Segment Start: Supplied entries
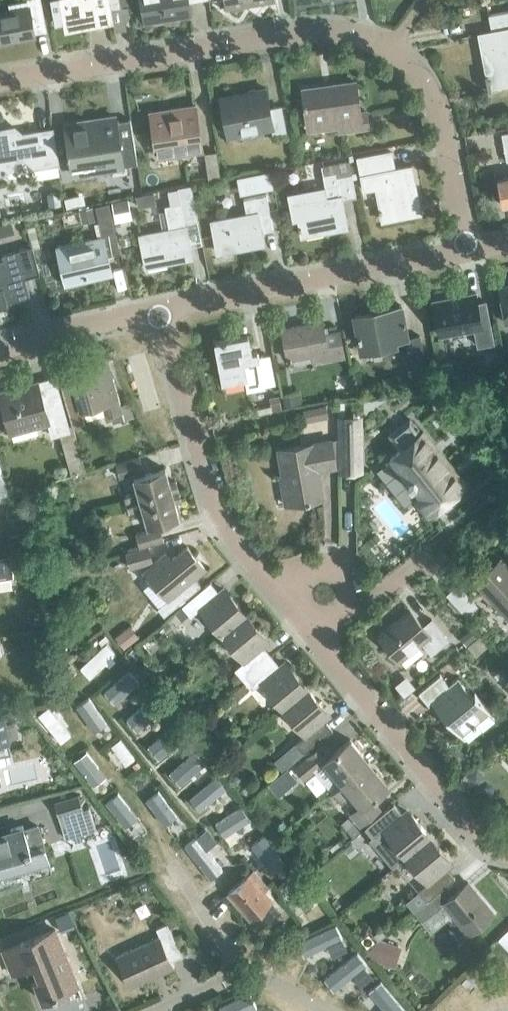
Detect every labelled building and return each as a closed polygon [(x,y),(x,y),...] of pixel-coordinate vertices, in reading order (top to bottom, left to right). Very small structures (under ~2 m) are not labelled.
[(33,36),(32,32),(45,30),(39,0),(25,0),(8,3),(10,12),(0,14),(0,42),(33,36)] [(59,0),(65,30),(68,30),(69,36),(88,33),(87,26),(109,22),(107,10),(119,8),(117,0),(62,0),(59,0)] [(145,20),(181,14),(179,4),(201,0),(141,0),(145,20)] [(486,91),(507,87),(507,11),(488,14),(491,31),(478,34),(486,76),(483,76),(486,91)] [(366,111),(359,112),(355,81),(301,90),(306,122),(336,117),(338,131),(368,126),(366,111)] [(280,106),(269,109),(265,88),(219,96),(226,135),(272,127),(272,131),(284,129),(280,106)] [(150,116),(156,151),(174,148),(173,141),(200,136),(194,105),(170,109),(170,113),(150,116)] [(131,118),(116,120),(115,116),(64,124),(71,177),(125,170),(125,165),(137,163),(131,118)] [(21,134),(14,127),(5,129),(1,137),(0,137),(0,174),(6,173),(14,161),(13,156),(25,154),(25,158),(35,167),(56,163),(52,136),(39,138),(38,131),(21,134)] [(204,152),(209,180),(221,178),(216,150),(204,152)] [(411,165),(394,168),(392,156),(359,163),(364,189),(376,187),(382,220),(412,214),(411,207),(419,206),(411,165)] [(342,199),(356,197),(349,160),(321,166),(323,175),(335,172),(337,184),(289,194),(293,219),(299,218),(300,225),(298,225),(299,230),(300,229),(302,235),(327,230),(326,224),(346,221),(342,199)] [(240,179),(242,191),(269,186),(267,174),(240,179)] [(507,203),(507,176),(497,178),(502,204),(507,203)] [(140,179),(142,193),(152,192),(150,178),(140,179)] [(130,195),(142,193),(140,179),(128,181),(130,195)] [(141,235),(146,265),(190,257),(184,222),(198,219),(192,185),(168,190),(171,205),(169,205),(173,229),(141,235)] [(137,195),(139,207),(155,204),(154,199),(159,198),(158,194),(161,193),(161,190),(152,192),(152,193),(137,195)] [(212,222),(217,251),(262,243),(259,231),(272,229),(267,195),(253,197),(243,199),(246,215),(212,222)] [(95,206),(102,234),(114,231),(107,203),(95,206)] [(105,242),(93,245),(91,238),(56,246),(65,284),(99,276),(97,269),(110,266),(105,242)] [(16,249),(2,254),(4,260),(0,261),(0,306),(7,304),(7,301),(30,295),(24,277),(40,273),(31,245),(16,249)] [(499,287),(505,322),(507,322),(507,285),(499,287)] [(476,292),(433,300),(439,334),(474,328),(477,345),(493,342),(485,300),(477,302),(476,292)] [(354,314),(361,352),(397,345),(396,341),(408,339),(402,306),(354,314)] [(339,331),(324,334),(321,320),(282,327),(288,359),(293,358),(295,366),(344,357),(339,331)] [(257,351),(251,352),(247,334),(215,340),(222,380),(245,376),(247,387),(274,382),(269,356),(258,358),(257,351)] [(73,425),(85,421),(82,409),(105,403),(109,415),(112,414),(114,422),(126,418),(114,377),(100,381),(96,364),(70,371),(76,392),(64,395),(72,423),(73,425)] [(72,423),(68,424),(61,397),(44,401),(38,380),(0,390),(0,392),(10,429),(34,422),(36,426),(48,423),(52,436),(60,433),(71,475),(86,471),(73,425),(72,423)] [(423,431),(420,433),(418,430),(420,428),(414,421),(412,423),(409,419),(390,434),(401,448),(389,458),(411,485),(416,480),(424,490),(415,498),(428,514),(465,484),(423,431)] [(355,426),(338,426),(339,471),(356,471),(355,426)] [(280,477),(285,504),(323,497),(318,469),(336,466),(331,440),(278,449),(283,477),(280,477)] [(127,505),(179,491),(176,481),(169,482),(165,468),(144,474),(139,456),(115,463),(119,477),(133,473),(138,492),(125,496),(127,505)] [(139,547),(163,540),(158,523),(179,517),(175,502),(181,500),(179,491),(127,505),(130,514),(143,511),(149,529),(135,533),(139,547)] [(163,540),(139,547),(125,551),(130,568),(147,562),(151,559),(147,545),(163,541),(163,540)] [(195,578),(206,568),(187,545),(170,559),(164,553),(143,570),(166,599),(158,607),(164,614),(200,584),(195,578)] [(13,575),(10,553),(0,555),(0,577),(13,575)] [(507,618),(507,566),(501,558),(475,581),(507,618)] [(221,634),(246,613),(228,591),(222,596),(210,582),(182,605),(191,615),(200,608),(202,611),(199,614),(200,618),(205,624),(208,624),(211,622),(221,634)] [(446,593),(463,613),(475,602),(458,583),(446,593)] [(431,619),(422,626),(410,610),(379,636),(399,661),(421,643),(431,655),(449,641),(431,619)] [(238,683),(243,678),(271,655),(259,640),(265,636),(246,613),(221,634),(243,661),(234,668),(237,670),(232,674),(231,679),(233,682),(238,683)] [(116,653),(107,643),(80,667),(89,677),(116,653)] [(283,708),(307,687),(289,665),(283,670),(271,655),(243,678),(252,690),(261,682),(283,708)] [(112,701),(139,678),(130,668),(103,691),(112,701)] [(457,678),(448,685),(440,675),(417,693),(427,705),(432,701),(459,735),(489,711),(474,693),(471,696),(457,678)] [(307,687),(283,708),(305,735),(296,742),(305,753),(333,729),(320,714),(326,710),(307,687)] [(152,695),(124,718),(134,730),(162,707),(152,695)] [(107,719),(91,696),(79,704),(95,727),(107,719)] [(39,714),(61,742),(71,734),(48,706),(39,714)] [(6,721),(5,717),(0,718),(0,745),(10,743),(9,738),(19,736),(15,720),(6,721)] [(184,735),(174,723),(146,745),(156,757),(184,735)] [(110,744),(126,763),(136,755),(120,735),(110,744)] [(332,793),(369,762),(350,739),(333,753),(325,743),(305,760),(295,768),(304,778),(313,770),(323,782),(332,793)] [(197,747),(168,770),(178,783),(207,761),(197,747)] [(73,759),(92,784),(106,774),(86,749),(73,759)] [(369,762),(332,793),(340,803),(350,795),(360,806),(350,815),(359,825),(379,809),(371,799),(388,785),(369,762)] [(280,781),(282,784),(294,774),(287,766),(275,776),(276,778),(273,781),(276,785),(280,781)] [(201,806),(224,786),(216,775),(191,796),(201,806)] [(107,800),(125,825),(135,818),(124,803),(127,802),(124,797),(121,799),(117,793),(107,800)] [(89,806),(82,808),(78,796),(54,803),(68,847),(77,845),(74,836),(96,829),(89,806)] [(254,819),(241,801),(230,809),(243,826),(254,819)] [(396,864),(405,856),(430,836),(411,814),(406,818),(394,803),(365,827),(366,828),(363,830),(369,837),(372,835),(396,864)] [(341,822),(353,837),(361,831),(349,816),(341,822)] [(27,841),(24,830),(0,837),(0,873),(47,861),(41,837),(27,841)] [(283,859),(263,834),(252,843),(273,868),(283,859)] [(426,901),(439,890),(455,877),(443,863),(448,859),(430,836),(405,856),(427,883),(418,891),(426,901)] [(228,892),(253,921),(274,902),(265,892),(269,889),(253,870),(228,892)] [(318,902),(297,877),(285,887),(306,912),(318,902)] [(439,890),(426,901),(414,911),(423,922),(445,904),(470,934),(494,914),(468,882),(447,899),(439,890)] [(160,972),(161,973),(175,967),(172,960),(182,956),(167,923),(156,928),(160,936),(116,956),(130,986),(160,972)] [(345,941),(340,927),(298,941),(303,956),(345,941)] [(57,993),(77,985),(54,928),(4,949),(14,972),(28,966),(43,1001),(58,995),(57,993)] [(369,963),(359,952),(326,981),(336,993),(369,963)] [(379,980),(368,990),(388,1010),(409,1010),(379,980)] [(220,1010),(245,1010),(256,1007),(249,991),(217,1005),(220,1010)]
Segment End: Supplied entries
Segment Start: Supplied entries
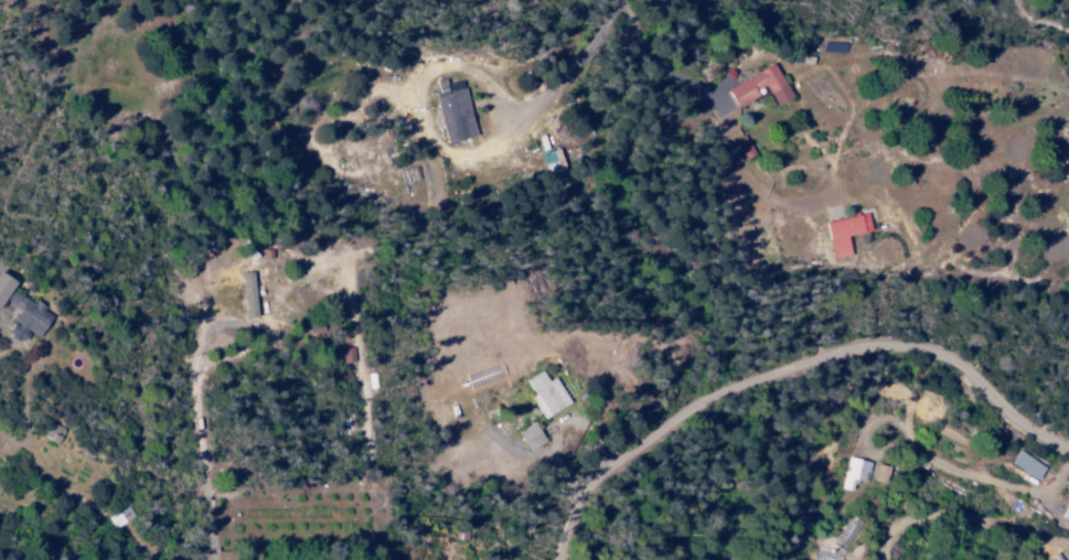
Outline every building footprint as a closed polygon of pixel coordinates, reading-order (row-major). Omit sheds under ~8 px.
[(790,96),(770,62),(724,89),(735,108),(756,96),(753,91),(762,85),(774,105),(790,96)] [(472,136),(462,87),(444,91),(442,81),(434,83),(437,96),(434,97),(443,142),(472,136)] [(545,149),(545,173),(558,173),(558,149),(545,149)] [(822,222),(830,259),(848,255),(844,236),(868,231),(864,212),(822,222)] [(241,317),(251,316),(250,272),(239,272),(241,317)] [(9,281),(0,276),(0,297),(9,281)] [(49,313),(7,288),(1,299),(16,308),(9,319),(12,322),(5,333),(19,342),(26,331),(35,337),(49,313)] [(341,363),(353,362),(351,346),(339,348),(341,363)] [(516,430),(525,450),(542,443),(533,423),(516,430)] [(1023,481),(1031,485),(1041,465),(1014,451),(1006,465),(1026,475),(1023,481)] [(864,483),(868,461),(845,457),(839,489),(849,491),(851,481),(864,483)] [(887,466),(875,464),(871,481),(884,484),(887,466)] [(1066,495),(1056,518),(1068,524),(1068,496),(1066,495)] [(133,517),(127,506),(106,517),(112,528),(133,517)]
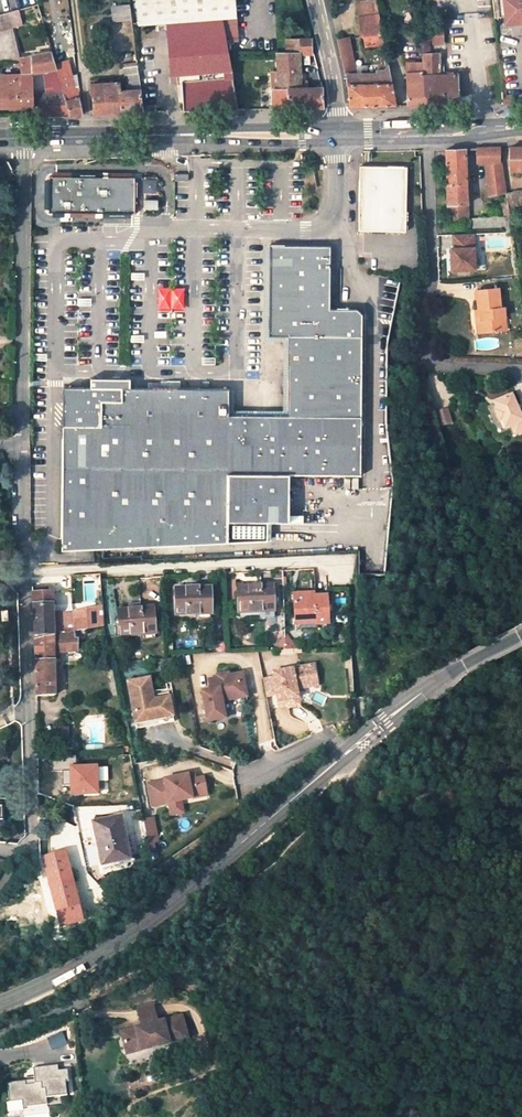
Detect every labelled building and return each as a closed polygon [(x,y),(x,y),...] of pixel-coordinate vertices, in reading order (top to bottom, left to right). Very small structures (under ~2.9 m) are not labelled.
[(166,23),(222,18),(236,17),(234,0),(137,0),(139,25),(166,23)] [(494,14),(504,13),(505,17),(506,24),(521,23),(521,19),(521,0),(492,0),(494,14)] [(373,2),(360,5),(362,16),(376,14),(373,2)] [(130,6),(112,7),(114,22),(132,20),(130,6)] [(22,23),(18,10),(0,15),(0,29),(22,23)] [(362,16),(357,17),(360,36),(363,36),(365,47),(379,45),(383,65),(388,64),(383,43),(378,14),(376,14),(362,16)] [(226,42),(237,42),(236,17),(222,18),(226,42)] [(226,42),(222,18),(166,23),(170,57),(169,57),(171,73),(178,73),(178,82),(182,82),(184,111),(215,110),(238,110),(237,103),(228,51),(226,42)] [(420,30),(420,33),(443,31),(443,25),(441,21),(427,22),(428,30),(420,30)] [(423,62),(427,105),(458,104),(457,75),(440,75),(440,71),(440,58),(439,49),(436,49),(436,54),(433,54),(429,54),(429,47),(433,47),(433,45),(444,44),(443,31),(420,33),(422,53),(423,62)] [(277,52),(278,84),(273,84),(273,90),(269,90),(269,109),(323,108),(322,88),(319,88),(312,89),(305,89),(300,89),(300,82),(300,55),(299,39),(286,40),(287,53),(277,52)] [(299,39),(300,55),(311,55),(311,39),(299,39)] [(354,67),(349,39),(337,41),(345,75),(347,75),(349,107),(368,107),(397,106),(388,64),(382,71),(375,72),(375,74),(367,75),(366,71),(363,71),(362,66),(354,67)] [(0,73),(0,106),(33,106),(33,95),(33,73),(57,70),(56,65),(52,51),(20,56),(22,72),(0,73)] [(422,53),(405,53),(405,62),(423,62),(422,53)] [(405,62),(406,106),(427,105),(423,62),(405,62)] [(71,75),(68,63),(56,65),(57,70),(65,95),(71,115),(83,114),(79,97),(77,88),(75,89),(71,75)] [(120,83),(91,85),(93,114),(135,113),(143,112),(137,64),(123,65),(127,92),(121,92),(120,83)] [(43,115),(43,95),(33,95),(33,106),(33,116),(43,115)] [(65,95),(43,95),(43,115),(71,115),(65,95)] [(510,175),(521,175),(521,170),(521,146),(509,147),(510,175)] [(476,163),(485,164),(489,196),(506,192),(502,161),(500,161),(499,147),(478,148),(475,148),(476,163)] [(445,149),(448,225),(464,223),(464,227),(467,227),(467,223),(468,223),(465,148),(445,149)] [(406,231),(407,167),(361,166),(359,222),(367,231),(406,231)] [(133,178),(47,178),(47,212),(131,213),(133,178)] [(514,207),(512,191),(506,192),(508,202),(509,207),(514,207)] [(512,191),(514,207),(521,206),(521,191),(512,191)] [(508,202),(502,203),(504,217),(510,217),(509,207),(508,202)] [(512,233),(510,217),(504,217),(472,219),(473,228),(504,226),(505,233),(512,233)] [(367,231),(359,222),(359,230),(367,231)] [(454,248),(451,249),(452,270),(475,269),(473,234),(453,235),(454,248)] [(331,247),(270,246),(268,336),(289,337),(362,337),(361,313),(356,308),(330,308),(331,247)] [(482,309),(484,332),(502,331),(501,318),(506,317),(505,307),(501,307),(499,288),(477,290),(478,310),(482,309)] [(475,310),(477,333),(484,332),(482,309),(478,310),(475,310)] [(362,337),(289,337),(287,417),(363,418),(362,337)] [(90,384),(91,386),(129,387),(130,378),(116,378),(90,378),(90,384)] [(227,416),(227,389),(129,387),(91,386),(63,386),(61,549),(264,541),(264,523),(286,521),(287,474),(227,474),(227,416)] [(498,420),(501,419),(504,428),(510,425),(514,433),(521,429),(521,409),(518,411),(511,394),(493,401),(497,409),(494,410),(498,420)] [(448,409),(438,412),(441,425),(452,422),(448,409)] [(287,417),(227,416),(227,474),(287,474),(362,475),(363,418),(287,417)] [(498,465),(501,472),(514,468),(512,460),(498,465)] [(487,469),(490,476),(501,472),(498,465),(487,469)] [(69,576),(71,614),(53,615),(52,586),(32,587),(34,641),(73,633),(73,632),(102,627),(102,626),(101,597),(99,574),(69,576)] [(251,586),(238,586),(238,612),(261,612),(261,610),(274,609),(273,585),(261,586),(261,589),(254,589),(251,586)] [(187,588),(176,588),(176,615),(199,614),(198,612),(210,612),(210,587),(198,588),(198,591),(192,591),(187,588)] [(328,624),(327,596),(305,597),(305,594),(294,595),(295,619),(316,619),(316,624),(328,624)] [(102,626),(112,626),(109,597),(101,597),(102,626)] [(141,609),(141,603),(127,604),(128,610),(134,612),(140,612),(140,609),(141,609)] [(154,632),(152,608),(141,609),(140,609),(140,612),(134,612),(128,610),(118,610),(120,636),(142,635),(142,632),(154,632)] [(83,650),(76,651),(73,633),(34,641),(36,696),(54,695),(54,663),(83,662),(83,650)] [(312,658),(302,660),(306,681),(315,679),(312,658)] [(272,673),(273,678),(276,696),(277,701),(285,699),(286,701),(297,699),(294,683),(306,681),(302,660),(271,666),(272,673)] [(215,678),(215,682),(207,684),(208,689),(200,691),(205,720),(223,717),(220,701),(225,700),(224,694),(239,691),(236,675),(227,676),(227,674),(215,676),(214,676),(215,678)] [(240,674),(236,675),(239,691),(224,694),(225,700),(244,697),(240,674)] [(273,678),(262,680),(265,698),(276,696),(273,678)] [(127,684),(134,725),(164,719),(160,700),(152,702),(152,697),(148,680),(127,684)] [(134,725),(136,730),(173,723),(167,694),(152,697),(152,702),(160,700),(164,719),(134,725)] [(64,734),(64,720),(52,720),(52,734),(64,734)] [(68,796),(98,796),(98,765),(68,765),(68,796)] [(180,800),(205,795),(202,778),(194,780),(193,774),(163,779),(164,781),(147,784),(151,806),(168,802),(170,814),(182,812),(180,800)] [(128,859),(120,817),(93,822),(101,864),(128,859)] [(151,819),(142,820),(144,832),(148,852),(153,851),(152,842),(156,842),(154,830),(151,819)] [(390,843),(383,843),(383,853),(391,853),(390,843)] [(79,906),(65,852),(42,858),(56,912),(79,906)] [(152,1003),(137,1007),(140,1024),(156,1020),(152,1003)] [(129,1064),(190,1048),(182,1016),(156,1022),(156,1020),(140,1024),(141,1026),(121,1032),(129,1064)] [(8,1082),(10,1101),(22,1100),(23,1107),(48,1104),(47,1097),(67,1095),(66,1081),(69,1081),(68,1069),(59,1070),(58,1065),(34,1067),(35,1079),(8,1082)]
Segment End: Supplied entries
What you will do
Where a line above contains the word "return", copy that line.

Output of the task
Detect every labelled building and return each as a closed polygon [(x,y),(x,y),...] of pixel-coordinate vertices, in reading order (top to bottom, left to right). Very small structures (under ~2 m) are not labelled.
Detect every labelled building and return each as a closed polygon [(x,y),(x,y),...] of pixel-coordinate vertices, in reading order (top to bottom, left to right). Very small structures (under ~2.9 m) are not labelled.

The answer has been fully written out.